[Opening Provided data section]

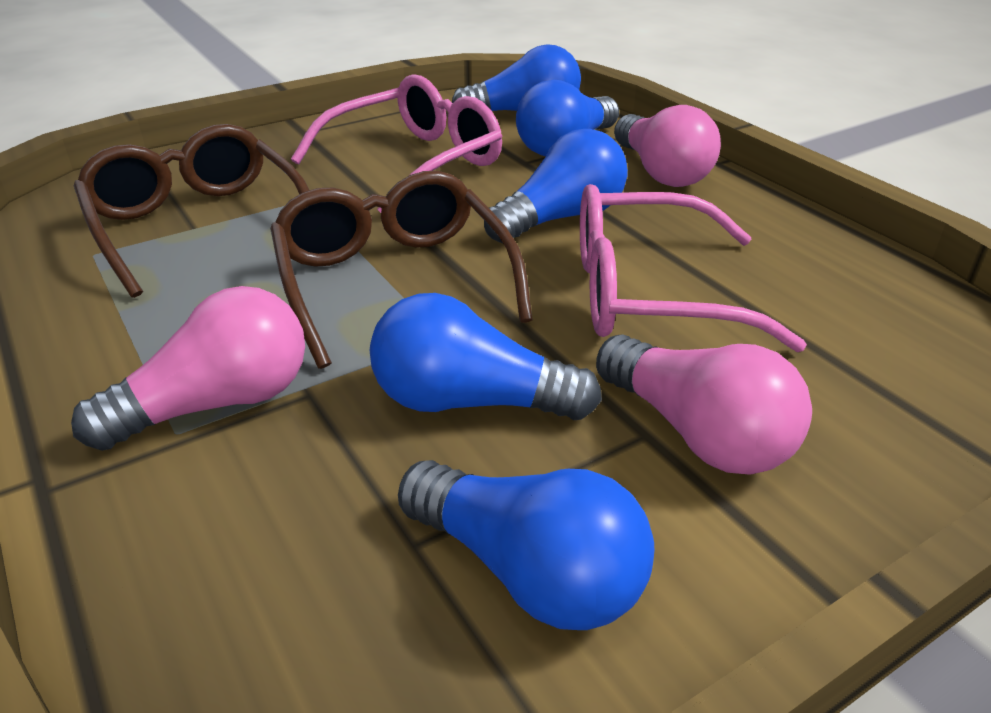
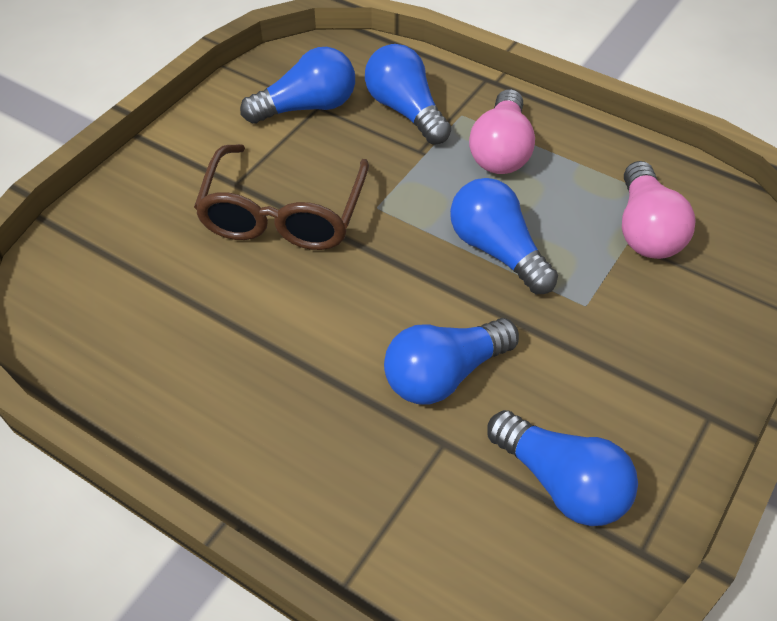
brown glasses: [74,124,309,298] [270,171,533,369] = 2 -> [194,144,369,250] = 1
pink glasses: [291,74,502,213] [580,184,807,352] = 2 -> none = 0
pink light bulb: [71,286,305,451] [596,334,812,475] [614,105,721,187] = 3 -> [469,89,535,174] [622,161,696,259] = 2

[Closing Provided data section]
[Opening Provided data section]

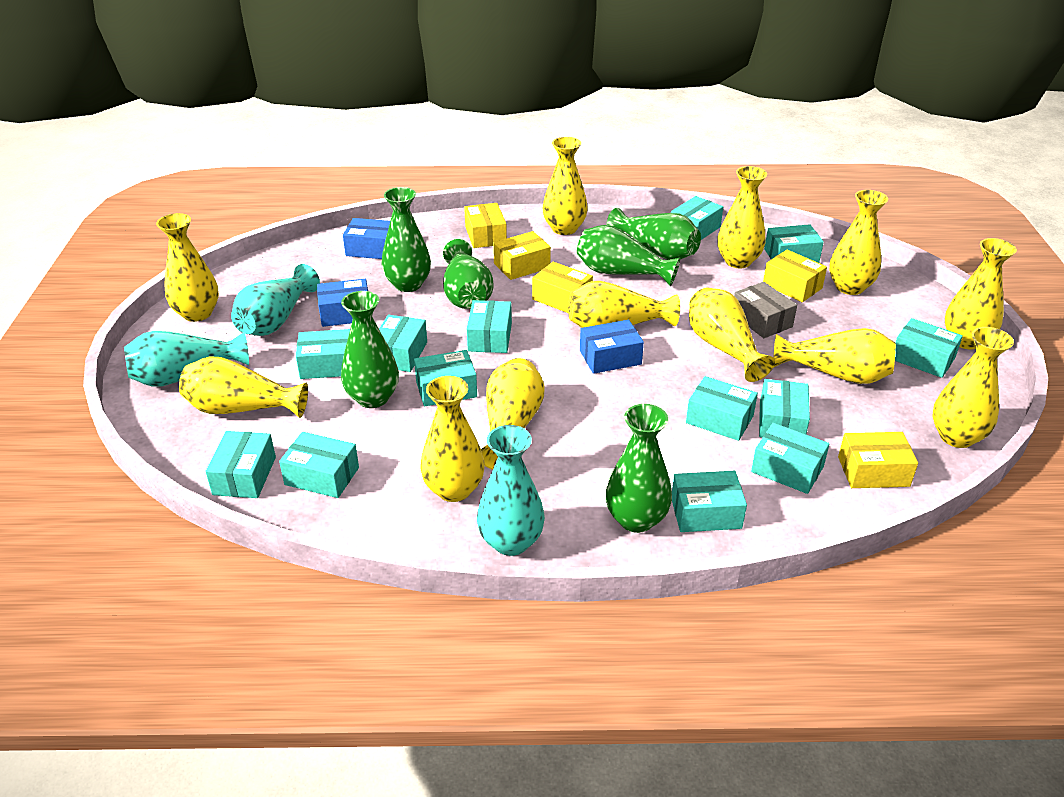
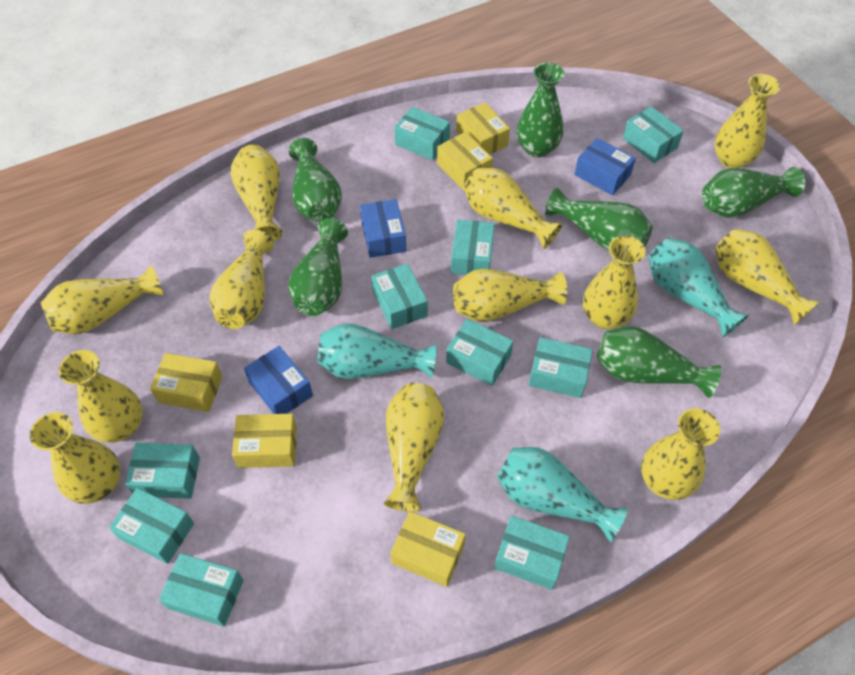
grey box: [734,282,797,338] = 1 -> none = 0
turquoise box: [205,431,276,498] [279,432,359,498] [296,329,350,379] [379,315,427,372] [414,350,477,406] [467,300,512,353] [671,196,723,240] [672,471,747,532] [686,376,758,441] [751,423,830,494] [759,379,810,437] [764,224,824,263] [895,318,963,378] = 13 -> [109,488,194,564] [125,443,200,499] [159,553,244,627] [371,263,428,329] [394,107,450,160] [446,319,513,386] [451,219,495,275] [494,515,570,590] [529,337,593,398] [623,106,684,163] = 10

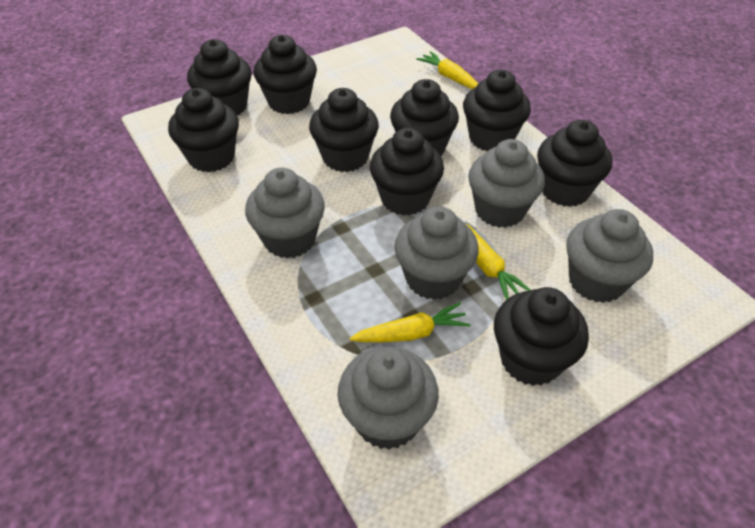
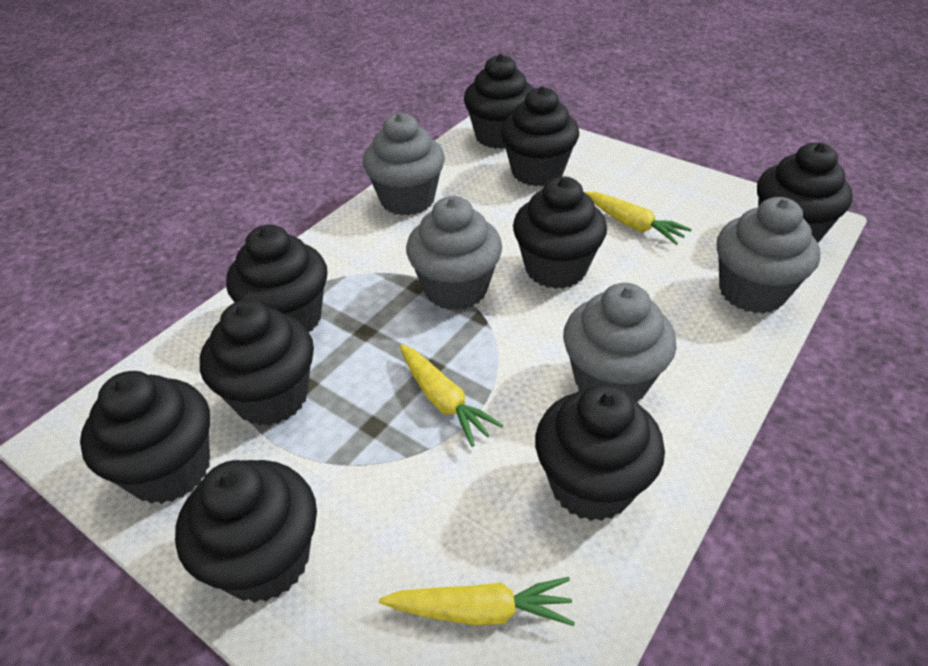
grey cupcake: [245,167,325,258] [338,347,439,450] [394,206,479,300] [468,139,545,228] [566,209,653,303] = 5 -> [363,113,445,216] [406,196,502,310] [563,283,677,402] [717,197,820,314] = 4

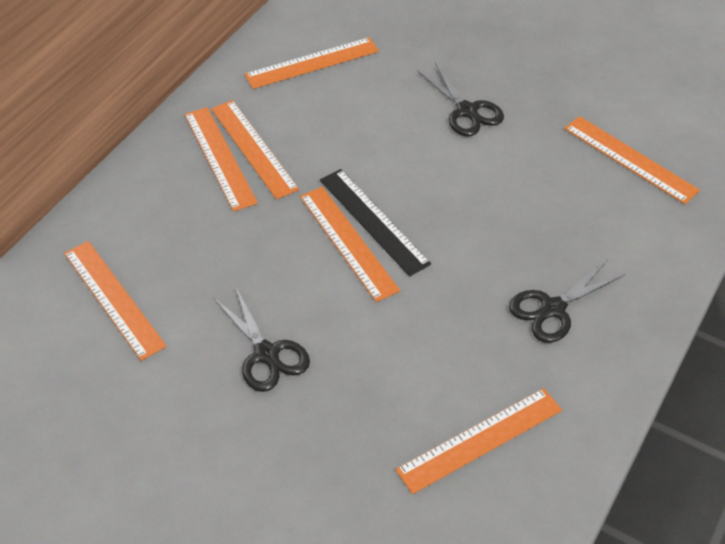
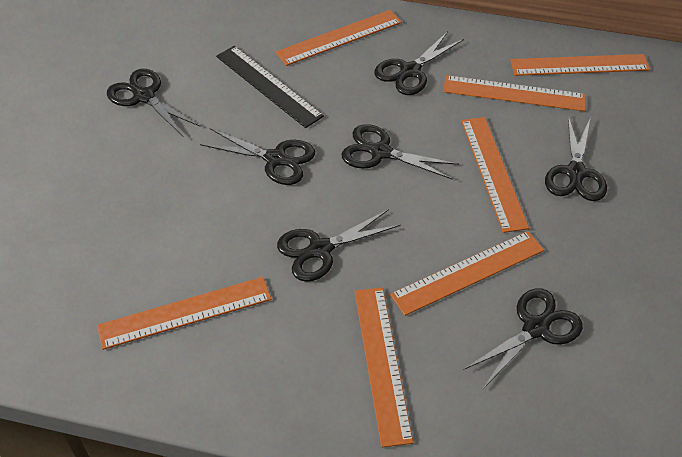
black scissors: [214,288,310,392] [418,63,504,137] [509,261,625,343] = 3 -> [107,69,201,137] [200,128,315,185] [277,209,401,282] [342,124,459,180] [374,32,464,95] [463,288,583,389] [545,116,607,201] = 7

[Closing Provided data section]
[Opening Provided data section]

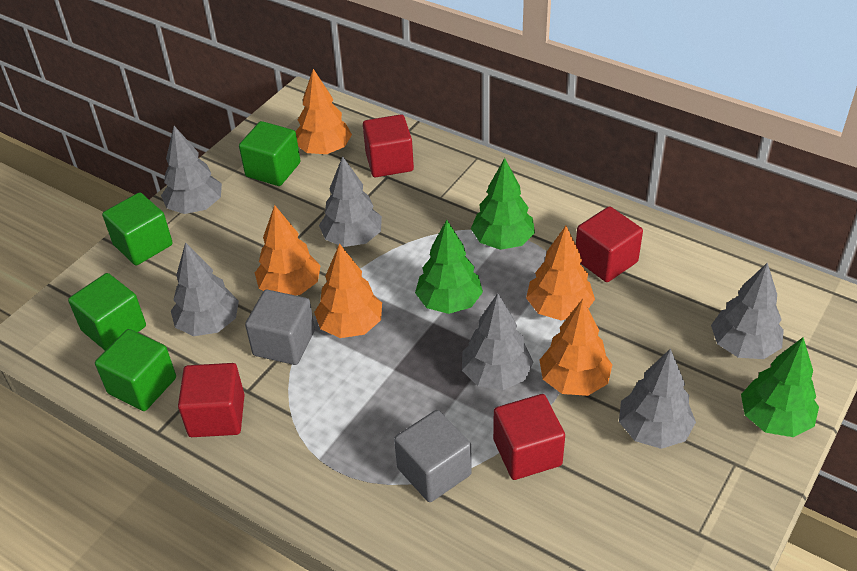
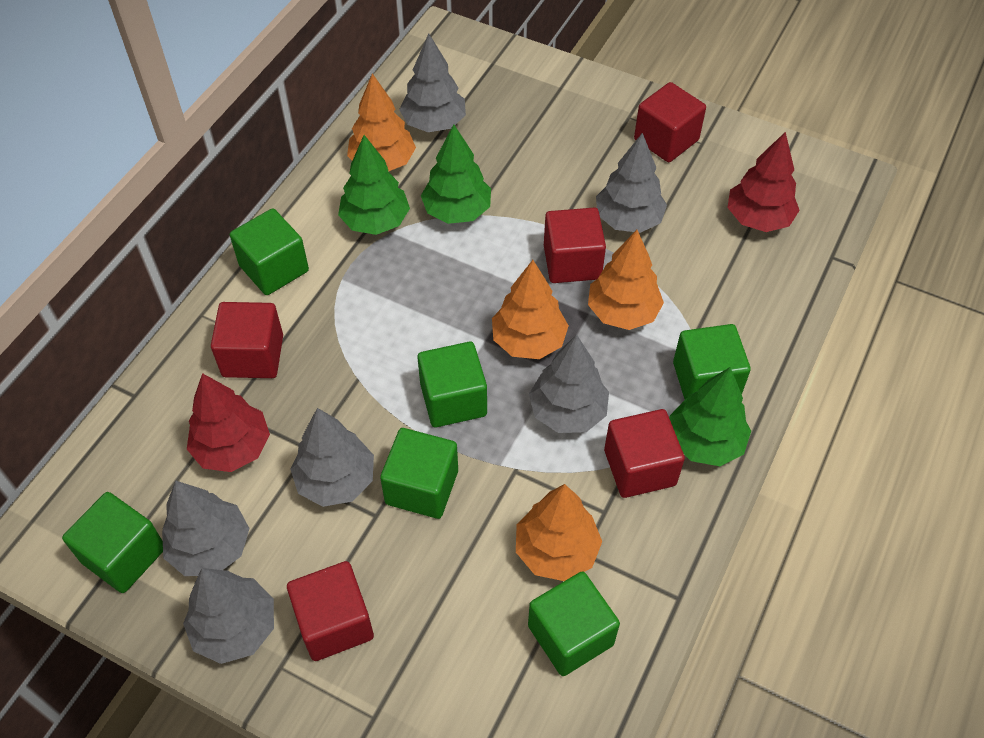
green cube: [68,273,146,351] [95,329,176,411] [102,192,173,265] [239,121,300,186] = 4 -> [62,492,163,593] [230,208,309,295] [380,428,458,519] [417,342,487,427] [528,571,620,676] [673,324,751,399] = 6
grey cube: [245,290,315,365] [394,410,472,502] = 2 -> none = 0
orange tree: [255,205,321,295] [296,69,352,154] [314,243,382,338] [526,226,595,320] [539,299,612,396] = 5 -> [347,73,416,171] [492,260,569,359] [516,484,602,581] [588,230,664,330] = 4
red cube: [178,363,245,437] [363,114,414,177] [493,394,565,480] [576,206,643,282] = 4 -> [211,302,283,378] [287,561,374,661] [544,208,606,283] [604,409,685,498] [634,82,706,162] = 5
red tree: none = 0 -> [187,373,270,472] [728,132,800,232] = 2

[Closing Provided data section]

> _Work order_:
For each line in the data that holds the word "tree", copy the line.

> _Exercise answer_:
orange tree: [255,205,321,295] [296,69,352,154] [314,243,382,338] [526,226,595,320] [539,299,612,396] = 5 -> [347,73,416,171] [492,260,569,359] [516,484,602,581] [588,230,664,330] = 4
red tree: none = 0 -> [187,373,270,472] [728,132,800,232] = 2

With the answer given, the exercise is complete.